About this exercise |
Where the records below begin, start copying, and stop after the line that contains "(422, 109) = (660, 337): red"; reproduce every line exactly but omit pictures.

Extracted records
——
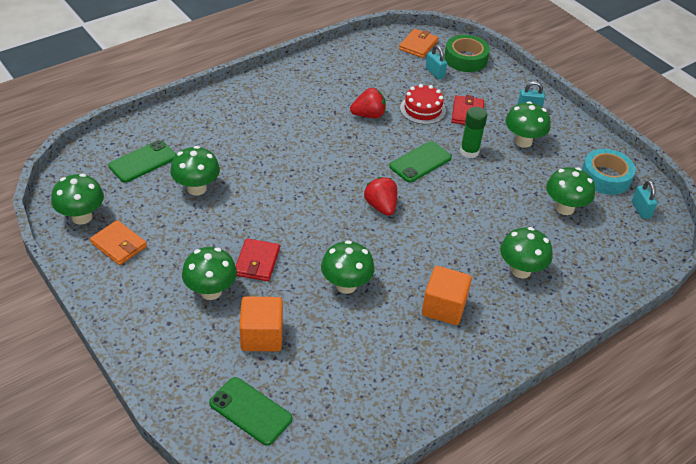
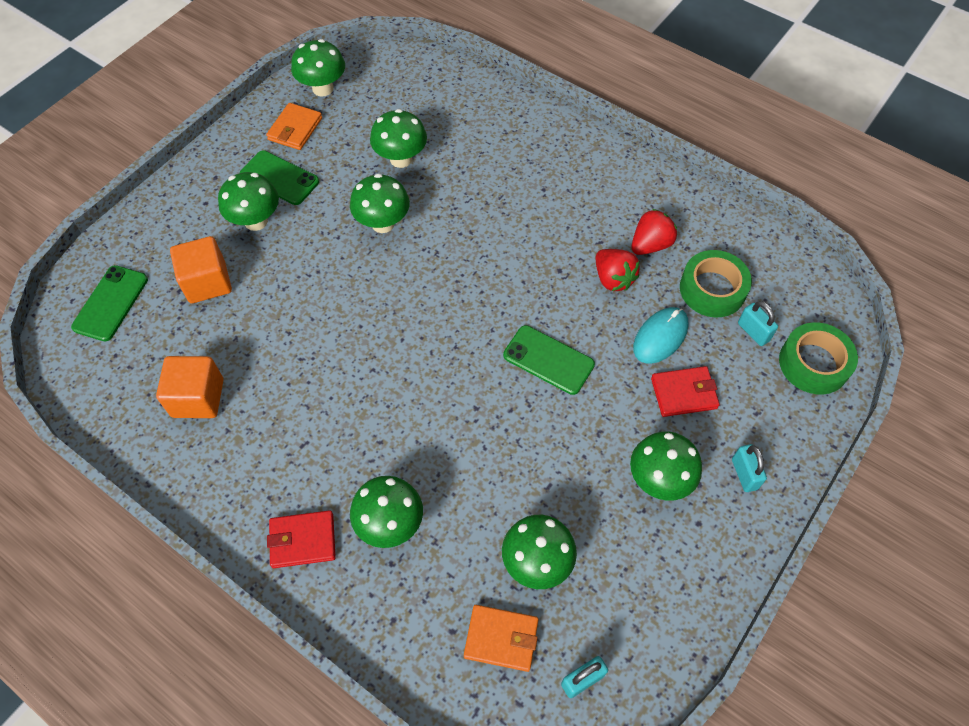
camera: 75 degrees right, 15 degrees up
(143, 162) = (422, 102): green phone -> green phone (279, 178)
(257, 262) = (310, 246): red wallet -> red wallet (303, 540)
(346, 285) = (302, 337): green mushroom -> green mushroom (383, 223)
(381, 206) = (445, 337): red strawberry -> red strawberry (650, 245)
(396, 78) = (712, 289): none -> green tape
(418, 45) = (806, 296): orange wallet -> orange wallet (501, 638)
(422, 109) = (660, 337): red cake -> turquoise mouse
(435, 73) = (753, 332): turquoise padlock -> turquoise padlock turned 75 degrees counterclockwise
(444, 307) = (297, 446): orange cube -> orange cube (198, 398)
(469, 151) = (599, 413): green glue stick -> none
(605, 177) = (634, 615): turquoise tape -> none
——
Solution to this exercise |
camera: 75 degrees right, 15 degrees up
(143, 162) = (422, 102): green phone -> green phone (279, 178)
(257, 262) = (310, 246): red wallet -> red wallet (303, 540)
(346, 285) = (302, 337): green mushroom -> green mushroom (383, 223)
(381, 206) = (445, 337): red strawberry -> red strawberry (650, 245)
(396, 78) = (712, 289): none -> green tape
(418, 45) = (806, 296): orange wallet -> orange wallet (501, 638)
(422, 109) = (660, 337): red cake -> turquoise mouse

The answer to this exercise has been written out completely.